### Problem details
Filter the records for "NRST" and keep each line that has it.
-- Record excerpts follows --
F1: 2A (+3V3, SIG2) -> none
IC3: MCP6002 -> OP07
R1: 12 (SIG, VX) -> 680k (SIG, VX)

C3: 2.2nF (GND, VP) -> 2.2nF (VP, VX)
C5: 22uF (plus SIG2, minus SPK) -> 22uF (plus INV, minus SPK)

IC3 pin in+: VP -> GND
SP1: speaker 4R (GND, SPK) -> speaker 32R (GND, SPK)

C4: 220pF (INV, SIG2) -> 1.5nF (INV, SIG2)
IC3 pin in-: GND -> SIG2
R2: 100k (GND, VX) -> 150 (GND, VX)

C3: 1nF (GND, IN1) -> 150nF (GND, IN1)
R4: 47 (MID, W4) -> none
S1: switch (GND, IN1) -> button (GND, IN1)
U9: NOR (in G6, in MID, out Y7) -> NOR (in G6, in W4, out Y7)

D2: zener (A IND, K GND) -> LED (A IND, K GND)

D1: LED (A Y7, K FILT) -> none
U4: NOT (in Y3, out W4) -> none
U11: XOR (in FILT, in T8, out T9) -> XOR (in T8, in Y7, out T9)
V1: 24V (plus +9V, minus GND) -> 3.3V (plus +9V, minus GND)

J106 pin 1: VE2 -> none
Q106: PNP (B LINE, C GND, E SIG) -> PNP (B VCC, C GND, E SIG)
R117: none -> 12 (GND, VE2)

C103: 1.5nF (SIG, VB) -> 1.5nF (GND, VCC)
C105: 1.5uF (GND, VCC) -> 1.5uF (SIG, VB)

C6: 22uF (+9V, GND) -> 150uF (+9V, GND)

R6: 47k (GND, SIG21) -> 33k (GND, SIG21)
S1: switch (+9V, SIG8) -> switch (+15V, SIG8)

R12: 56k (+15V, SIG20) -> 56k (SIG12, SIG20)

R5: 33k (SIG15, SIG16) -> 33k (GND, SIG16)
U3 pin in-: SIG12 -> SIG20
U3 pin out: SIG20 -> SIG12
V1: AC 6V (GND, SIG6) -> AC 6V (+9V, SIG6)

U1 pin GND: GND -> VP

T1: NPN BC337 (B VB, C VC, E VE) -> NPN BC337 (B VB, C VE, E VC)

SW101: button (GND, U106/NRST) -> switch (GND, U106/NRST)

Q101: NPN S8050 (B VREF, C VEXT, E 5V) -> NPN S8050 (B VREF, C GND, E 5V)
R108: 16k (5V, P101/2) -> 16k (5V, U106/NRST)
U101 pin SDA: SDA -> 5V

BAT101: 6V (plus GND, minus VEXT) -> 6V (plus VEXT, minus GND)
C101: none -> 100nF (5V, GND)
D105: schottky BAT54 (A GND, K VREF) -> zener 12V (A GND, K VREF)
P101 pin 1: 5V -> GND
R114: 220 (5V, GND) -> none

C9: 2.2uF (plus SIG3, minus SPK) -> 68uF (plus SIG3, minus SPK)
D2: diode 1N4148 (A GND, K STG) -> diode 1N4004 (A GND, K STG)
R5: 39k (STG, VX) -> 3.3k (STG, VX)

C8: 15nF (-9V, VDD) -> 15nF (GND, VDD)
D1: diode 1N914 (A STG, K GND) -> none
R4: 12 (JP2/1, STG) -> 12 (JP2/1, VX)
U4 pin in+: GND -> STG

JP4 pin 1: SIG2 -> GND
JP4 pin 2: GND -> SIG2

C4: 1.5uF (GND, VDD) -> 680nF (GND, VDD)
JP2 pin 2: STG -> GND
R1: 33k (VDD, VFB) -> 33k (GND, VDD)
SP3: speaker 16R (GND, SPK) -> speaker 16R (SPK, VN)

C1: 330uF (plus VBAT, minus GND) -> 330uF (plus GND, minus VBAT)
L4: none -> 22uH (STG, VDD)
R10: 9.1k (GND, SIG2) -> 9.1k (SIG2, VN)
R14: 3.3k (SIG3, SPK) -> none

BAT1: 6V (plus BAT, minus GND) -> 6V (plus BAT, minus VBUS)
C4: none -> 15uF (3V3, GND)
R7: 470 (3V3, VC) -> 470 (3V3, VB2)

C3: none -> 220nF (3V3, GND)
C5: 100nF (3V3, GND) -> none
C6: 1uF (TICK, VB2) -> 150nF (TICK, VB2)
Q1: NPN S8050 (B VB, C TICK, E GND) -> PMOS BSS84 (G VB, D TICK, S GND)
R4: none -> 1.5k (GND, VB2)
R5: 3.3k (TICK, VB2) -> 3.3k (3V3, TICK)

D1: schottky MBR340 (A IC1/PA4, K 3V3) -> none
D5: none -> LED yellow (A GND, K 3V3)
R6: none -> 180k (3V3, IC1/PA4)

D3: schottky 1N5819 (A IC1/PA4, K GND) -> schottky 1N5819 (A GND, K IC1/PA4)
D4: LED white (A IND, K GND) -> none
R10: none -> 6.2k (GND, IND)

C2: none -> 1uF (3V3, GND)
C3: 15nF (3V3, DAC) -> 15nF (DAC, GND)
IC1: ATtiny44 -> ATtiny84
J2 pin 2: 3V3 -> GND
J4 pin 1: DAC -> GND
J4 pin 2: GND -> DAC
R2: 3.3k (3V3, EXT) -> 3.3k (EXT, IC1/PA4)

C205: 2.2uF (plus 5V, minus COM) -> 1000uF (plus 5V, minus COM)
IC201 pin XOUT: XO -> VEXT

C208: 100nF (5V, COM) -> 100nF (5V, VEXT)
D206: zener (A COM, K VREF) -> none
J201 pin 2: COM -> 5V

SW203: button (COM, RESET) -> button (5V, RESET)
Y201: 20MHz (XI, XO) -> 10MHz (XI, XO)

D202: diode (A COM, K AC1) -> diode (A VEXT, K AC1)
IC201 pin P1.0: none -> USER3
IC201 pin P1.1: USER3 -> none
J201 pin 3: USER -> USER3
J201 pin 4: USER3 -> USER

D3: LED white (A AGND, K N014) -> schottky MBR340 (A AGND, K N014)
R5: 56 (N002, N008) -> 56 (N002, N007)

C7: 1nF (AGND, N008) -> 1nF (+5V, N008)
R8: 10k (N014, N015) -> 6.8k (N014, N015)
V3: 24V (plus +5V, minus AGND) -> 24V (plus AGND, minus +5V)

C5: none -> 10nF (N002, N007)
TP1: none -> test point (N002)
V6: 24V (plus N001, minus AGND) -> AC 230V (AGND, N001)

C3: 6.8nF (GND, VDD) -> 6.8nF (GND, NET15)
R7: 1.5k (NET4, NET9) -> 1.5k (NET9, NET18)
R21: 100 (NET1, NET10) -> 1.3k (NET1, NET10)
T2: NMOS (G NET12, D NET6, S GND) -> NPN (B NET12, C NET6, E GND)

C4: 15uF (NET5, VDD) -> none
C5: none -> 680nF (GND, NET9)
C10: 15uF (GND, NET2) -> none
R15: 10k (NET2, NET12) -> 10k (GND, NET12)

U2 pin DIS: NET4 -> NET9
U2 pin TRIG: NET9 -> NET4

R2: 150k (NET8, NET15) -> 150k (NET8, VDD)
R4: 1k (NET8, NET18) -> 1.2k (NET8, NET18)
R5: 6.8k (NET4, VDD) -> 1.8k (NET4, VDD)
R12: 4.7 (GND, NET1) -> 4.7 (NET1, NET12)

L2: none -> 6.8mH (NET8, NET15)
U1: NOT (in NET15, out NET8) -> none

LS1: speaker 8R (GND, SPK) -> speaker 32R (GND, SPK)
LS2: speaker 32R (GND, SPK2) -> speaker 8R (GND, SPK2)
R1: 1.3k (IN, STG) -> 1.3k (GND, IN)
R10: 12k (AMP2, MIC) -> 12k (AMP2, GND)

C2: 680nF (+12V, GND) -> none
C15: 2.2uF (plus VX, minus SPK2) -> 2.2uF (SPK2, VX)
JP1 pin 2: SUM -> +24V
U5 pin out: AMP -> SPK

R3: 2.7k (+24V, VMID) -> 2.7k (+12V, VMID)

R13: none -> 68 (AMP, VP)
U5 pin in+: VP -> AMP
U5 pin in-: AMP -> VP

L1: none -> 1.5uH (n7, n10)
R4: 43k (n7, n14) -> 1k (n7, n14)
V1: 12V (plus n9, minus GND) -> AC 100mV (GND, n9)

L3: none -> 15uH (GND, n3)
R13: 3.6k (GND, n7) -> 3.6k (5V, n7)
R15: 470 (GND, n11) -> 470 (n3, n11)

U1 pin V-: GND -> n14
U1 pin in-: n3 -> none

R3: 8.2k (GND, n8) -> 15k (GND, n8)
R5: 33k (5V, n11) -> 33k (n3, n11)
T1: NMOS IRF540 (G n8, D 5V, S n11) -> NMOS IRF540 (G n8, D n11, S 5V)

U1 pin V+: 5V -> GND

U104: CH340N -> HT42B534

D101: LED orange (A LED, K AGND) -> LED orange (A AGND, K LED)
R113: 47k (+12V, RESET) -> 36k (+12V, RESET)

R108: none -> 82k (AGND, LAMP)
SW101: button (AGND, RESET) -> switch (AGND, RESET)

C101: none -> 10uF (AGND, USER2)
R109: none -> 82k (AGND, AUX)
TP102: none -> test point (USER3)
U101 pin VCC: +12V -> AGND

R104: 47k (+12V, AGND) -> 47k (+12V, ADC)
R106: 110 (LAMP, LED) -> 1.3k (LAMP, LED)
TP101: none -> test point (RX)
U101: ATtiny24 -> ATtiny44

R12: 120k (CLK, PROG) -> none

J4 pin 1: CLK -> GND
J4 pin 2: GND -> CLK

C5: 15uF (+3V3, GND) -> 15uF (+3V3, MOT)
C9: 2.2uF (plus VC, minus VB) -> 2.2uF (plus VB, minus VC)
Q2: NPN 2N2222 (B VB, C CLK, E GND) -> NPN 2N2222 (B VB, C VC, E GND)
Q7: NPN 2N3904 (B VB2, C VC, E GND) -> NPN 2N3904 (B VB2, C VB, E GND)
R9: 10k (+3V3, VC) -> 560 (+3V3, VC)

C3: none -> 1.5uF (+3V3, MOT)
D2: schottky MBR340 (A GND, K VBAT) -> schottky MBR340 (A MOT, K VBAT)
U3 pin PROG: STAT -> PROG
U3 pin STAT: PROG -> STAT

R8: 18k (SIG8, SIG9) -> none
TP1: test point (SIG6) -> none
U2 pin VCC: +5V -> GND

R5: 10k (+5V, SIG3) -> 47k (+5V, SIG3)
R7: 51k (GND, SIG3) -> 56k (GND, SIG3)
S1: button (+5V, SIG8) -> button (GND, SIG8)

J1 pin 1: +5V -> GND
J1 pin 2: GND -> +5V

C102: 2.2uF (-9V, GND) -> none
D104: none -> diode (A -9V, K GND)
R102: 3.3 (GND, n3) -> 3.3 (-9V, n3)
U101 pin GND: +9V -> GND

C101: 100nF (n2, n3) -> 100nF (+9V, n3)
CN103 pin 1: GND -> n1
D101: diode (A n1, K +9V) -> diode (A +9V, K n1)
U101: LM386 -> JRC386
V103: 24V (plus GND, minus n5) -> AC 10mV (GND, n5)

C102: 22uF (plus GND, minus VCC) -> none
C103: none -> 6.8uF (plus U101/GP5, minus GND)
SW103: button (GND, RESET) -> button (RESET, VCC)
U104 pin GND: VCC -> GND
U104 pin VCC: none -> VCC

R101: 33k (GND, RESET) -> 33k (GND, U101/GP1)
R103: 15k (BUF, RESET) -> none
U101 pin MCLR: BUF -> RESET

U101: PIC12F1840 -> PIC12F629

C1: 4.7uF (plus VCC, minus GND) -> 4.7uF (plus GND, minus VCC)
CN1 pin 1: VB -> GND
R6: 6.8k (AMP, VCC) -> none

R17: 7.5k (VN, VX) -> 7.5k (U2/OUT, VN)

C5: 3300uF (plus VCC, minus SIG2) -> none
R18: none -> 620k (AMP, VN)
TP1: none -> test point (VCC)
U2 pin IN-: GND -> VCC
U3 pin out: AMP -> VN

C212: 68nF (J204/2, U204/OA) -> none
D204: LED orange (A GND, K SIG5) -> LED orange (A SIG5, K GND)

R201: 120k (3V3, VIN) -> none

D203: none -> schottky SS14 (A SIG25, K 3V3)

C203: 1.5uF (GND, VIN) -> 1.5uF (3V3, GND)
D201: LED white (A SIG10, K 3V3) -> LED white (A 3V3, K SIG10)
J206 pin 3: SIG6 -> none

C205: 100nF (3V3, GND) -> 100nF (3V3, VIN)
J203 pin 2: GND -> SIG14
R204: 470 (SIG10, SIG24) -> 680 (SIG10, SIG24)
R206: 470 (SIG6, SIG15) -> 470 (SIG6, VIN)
-- Record excerpts concluded --
### Written answer
SW101: button (GND, U106/NRST) -> switch (GND, U106/NRST)
R108: 16k (5V, P101/2) -> 16k (5V, U106/NRST)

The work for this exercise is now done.